→ Work task
Word for word, transcribe the records that follow.

[Stored data entries]
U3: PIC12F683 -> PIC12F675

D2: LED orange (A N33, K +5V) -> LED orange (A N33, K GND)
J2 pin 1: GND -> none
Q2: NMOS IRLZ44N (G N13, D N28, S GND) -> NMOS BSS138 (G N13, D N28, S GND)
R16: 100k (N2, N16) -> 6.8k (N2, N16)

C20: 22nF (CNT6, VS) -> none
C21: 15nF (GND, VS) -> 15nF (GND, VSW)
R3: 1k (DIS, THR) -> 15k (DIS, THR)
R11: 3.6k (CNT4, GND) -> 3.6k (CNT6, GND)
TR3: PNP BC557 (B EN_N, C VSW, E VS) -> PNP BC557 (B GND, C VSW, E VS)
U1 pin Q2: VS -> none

→ Response to this exercise
U3: PIC12F683 -> PIC12F675

D2: LED orange (A N33, K +5V) -> LED orange (A N33, K GND)
J2 pin 1: GND -> none
Q2: NMOS IRLZ44N (G N13, D N28, S GND) -> NMOS BSS138 (G N13, D N28, S GND)
R16: 100k (N2, N16) -> 6.8k (N2, N16)

C20: 22nF (CNT6, VS) -> none
C21: 15nF (GND, VS) -> 15nF (GND, VSW)
R3: 1k (DIS, THR) -> 15k (DIS, THR)
R11: 3.6k (CNT4, GND) -> 3.6k (CNT6, GND)
TR3: PNP BC557 (B EN_N, C VSW, E VS) -> PNP BC557 (B GND, C VSW, E VS)
U1 pin Q2: VS -> none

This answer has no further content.